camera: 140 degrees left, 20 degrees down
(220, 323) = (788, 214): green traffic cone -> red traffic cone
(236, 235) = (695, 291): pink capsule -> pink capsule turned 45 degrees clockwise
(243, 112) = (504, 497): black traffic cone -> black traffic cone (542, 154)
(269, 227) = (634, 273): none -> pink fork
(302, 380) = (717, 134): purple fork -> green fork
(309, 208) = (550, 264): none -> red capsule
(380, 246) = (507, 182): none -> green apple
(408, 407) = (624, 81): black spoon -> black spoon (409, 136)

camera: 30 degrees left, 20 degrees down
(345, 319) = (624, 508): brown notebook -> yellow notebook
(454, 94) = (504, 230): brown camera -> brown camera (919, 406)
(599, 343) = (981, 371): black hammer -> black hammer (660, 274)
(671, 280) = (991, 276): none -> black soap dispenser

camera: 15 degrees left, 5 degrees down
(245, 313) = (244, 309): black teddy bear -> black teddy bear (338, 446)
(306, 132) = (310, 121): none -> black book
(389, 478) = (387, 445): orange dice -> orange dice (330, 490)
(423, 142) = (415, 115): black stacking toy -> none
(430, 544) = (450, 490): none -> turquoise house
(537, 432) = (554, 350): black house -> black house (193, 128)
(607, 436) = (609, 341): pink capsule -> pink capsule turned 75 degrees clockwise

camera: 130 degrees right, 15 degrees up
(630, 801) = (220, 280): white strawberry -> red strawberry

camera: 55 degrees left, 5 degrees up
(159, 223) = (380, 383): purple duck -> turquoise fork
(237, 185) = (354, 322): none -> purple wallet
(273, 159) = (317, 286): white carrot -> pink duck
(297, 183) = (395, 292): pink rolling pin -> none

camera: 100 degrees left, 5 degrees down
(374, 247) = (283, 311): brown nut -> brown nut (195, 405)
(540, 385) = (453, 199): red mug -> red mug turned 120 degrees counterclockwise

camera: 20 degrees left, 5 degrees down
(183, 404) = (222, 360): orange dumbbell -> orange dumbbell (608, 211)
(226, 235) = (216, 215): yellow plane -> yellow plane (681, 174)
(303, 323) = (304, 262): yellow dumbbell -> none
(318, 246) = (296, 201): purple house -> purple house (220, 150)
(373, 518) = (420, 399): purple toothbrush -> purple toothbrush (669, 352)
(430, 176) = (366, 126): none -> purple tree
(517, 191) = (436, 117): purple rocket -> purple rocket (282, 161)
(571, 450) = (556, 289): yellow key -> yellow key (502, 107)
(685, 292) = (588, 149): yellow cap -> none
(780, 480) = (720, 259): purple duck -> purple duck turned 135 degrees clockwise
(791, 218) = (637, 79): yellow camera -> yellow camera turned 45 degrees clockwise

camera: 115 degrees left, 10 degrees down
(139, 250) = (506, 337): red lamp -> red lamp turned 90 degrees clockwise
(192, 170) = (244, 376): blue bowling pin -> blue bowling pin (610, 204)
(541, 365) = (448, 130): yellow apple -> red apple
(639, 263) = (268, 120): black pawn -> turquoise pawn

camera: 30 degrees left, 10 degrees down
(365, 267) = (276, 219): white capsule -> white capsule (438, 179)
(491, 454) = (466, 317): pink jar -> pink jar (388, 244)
──────────
## [REQUIRED WORK]
Using the entries above, restate word for word every line from the one that contains "(430, 176) = (366, 126): none -> purple tree" through the last.

## [RESPONSE TO THE EXERCISE]
(430, 176) = (366, 126): none -> purple tree
(517, 191) = (436, 117): purple rocket -> purple rocket (282, 161)
(571, 450) = (556, 289): yellow key -> yellow key (502, 107)
(685, 292) = (588, 149): yellow cap -> none
(780, 480) = (720, 259): purple duck -> purple duck turned 135 degrees clockwise
(791, 218) = (637, 79): yellow camera -> yellow camera turned 45 degrees clockwise

camera: 115 degrees left, 10 degrees down
(139, 250) = (506, 337): red lamp -> red lamp turned 90 degrees clockwise
(192, 170) = (244, 376): blue bowling pin -> blue bowling pin (610, 204)
(541, 365) = (448, 130): yellow apple -> red apple
(639, 263) = (268, 120): black pawn -> turquoise pawn

camera: 30 degrees left, 10 degrees down
(365, 267) = (276, 219): white capsule -> white capsule (438, 179)
(491, 454) = (466, 317): pink jar -> pink jar (388, 244)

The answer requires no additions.